◆ PROMPT
Every entry in the listing below has to be given again exactly.
★ ★ ★ ★
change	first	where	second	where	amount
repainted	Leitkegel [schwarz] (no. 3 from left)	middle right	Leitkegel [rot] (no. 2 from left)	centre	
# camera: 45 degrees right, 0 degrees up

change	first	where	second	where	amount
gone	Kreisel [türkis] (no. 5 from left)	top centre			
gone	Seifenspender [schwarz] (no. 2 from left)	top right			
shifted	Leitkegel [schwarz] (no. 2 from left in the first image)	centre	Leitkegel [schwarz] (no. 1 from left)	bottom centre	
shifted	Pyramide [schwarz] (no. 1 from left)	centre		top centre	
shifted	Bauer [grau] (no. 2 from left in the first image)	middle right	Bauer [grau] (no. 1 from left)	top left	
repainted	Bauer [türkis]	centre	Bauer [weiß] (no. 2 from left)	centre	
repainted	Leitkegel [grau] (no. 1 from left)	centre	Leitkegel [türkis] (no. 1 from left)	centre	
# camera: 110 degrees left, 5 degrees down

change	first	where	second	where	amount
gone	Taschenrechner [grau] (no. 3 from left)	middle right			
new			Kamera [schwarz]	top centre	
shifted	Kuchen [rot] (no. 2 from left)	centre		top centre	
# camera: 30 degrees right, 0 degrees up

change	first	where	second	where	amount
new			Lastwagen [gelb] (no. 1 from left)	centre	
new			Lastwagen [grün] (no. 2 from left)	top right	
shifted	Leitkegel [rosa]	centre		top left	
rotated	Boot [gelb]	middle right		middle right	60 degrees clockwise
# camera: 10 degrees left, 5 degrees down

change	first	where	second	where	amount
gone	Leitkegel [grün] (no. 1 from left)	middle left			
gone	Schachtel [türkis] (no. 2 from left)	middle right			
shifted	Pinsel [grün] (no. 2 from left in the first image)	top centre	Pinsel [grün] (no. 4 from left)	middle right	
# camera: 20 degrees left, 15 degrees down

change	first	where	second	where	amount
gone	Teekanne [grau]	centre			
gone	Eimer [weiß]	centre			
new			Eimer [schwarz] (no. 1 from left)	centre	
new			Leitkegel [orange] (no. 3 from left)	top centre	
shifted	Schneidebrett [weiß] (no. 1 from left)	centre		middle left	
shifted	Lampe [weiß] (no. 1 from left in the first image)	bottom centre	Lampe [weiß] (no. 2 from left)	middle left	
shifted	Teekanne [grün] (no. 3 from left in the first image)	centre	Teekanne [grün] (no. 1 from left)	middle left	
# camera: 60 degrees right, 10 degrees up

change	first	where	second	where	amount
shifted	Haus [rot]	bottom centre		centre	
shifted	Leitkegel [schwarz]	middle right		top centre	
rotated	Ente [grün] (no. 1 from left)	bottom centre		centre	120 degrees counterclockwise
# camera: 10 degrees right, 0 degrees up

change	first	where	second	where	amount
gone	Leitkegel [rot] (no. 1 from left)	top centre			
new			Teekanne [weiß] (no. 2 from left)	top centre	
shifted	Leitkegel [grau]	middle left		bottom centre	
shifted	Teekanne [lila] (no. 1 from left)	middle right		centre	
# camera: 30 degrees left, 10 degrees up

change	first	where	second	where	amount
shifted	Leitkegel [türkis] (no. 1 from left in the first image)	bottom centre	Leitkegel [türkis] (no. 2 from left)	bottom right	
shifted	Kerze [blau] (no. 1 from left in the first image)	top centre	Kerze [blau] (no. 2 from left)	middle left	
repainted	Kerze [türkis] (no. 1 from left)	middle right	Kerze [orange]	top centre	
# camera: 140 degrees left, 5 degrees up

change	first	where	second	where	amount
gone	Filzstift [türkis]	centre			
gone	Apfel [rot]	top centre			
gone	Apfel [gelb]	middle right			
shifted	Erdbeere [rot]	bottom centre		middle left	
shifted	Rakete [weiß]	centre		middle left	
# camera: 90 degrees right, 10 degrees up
★ ★ ★ ★
◆ WRITTEN RESPONSE
change	first	where	second	where	amount
repainted	Leitkegel [schwarz] (no. 3 from left)	middle right	Leitkegel [rot] (no. 2 from left)	centre	
# camera: 45 degrees right, 0 degrees up

change	first	where	second	where	amount
gone	Kreisel [türkis] (no. 5 from left)	top centre			
gone	Seifenspender [schwarz] (no. 2 from left)	top right			
shifted	Leitkegel [schwarz] (no. 2 from left in the first image)	centre	Leitkegel [schwarz] (no. 1 from left)	bottom centre	
shifted	Pyramide [schwarz] (no. 1 from left)	centre		top centre	
shifted	Bauer [grau] (no. 2 from left in the first image)	middle right	Bauer [grau] (no. 1 from left)	top left	
repainted	Bauer [türkis]	centre	Bauer [weiß] (no. 2 from left)	centre	
repainted	Leitkegel [grau] (no. 1 from left)	centre	Leitkegel [türkis] (no. 1 from left)	centre	
# camera: 110 degrees left, 5 degrees down

change	first	where	second	where	amount
gone	Taschenrechner [grau] (no. 3 from left)	middle right			
new			Kamera [schwarz]	top centre	
shifted	Kuchen [rot] (no. 2 from left)	centre		top centre	
# camera: 30 degrees right, 0 degrees up

change	first	where	second	where	amount
new			Lastwagen [gelb] (no. 1 from left)	centre	
new			Lastwagen [grün] (no. 2 from left)	top right	
shifted	Leitkegel [rosa]	centre		top left	
rotated	Boot [gelb]	middle right		middle right	60 degrees clockwise
# camera: 10 degrees left, 5 degrees down

change	first	where	second	where	amount
gone	Leitkegel [grün] (no. 1 from left)	middle left			
gone	Schachtel [türkis] (no. 2 from left)	middle right			
shifted	Pinsel [grün] (no. 2 from left in the first image)	top centre	Pinsel [grün] (no. 4 from left)	middle right	
# camera: 20 degrees left, 15 degrees down

change	first	where	second	where	amount
gone	Teekanne [grau]	centre			
gone	Eimer [weiß]	centre			
new			Eimer [schwarz] (no. 1 from left)	centre	
new			Leitkegel [orange] (no. 3 from left)	top centre	
shifted	Schneidebrett [weiß] (no. 1 from left)	centre		middle left	
shifted	Lampe [weiß] (no. 1 from left in the first image)	bottom centre	Lampe [weiß] (no. 2 from left)	middle left	
shifted	Teekanne [grün] (no. 3 from left in the first image)	centre	Teekanne [grün] (no. 1 from left)	middle left	
# camera: 60 degrees right, 10 degrees up

change	first	where	second	where	amount
shifted	Haus [rot]	bottom centre		centre	
shifted	Leitkegel [schwarz]	middle right		top centre	
rotated	Ente [grün] (no. 1 from left)	bottom centre		centre	120 degrees counterclockwise
# camera: 10 degrees right, 0 degrees up

change	first	where	second	where	amount
gone	Leitkegel [rot] (no. 1 from left)	top centre			
new			Teekanne [weiß] (no. 2 from left)	top centre	
shifted	Leitkegel [grau]	middle left		bottom centre	
shifted	Teekanne [lila] (no. 1 from left)	middle right		centre	
# camera: 30 degrees left, 10 degrees up

change	first	where	second	where	amount
shifted	Leitkegel [türkis] (no. 1 from left in the first image)	bottom centre	Leitkegel [türkis] (no. 2 from left)	bottom right	
shifted	Kerze [blau] (no. 1 from left in the first image)	top centre	Kerze [blau] (no. 2 from left)	middle left	
repainted	Kerze [türkis] (no. 1 from left)	middle right	Kerze [orange]	top centre	
# camera: 140 degrees left, 5 degrees up

change	first	where	second	where	amount
gone	Filzstift [türkis]	centre			
gone	Apfel [rot]	top centre			
gone	Apfel [gelb]	middle right			
shifted	Erdbeere [rot]	bottom centre		middle left	
shifted	Rakete [weiß]	centre		middle left	
# camera: 90 degrees right, 10 degrees up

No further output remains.